• **Short problem**
Pull out every line in the entries below that contains the string "tuplet".

────────

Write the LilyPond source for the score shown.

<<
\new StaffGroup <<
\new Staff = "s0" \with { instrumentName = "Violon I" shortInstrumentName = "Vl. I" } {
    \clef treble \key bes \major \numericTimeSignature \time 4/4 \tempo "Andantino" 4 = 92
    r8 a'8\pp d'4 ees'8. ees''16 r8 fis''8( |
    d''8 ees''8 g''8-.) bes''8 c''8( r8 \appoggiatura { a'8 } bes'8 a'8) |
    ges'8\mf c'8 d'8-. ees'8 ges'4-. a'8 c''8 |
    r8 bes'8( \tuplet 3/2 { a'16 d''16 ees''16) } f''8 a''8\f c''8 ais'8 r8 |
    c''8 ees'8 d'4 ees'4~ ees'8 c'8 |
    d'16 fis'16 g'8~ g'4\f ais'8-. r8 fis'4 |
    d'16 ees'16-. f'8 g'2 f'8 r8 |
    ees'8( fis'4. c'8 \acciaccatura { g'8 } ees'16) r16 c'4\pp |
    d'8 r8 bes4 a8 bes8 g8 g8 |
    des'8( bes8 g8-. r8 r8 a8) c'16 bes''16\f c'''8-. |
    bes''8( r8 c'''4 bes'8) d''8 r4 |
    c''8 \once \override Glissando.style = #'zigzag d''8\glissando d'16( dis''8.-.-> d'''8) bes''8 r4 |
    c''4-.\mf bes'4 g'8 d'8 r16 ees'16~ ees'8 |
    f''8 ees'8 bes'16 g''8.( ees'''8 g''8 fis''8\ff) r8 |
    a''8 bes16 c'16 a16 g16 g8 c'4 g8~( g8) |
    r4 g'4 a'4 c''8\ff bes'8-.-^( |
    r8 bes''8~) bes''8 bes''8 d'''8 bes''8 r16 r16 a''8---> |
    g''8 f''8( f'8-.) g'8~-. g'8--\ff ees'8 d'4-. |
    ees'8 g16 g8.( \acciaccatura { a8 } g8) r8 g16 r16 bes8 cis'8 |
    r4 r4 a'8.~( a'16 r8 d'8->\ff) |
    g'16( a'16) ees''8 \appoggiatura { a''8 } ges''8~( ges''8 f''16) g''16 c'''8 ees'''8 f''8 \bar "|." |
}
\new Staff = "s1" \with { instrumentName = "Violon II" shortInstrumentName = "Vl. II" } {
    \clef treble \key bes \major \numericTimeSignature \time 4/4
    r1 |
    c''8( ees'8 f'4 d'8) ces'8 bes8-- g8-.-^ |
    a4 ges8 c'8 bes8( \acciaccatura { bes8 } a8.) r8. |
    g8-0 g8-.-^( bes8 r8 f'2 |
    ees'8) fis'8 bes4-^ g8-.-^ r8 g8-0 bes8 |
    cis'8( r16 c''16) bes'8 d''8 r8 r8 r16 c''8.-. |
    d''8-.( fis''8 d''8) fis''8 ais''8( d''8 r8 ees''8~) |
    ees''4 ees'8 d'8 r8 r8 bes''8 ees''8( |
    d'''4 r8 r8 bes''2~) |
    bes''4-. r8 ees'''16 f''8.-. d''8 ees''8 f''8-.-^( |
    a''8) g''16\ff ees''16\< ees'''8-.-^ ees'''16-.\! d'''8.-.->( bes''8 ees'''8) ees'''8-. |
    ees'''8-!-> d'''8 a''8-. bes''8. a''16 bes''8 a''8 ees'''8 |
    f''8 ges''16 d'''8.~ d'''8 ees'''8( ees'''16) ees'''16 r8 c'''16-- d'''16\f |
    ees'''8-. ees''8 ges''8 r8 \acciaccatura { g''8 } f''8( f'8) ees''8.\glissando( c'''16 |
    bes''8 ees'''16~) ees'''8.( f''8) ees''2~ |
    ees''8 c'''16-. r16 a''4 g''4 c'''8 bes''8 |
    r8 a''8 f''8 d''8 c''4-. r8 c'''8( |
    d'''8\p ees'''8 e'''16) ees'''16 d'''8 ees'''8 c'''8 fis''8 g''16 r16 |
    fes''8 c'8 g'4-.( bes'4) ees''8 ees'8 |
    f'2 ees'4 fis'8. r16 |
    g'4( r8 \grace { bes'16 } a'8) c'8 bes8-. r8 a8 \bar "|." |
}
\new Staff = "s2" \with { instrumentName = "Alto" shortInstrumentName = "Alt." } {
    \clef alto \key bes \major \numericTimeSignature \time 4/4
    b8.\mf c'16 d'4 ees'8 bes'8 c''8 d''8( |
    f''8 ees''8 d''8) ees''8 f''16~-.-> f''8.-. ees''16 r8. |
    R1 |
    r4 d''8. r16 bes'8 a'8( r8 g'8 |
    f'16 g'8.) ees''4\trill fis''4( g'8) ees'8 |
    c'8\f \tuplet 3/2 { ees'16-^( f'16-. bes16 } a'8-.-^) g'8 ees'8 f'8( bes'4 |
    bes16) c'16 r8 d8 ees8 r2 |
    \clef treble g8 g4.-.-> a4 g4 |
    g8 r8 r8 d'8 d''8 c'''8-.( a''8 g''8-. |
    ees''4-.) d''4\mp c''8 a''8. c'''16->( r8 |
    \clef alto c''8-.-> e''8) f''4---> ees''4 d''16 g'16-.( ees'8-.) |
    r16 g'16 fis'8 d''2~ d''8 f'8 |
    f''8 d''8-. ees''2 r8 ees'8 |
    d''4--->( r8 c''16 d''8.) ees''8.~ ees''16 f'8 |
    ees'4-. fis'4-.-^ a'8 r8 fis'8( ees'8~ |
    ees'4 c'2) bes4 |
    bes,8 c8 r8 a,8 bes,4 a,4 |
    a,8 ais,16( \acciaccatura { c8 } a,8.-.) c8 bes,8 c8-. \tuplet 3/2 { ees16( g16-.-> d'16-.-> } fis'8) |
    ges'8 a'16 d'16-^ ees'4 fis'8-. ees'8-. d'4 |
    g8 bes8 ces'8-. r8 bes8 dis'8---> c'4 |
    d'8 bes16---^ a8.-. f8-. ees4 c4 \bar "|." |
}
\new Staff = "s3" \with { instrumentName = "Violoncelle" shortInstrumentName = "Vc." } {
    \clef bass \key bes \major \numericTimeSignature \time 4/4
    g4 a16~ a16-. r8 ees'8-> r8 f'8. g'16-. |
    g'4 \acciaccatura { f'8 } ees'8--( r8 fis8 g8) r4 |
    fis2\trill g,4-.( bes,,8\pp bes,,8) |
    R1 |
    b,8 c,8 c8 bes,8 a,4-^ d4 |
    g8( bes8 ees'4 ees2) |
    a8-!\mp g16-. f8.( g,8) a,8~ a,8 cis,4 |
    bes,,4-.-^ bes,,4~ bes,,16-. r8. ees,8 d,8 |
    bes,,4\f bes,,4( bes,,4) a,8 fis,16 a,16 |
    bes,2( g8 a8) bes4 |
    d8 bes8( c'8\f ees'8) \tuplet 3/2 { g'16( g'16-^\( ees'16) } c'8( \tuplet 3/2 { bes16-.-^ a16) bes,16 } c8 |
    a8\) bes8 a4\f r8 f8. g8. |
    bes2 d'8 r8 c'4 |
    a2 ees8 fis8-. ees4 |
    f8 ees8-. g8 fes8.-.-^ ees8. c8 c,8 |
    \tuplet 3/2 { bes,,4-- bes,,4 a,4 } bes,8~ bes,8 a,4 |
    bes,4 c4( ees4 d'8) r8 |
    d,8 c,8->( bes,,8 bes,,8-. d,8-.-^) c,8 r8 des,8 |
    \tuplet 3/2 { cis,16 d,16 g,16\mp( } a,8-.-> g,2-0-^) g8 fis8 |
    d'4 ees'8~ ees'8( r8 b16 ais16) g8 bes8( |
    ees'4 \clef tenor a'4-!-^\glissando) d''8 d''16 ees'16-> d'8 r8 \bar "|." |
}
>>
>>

────────

• **Exercise solution**
    r8 bes'8( \tuplet 3/2 { a'16 d''16 ees''16) } f''8 a''8\f c''8 ais'8 r8 |
    c'8\f \tuplet 3/2 { ees'16-^( f'16-. bes16 } a'8-.-^) g'8 ees'8 f'8( bes'4 |
    a,8 ais,16( \acciaccatura { c8 } a,8.-.) c8 bes,8 c8-. \tuplet 3/2 { ees16( g16-.-> d'16-.-> } fis'8) |
    d8 bes8( c'8\f ees'8) \tuplet 3/2 { g'16( g'16-^\( ees'16) } c'8( \tuplet 3/2 { bes16-.-^ a16) bes,16 } c8 |
    \tuplet 3/2 { bes,,4-- bes,,4 a,4 } bes,8~ bes,8 a,4 |
    \tuplet 3/2 { cis,16 d,16 g,16\mp( } a,8-.-> g,2-0-^) g8 fis8 |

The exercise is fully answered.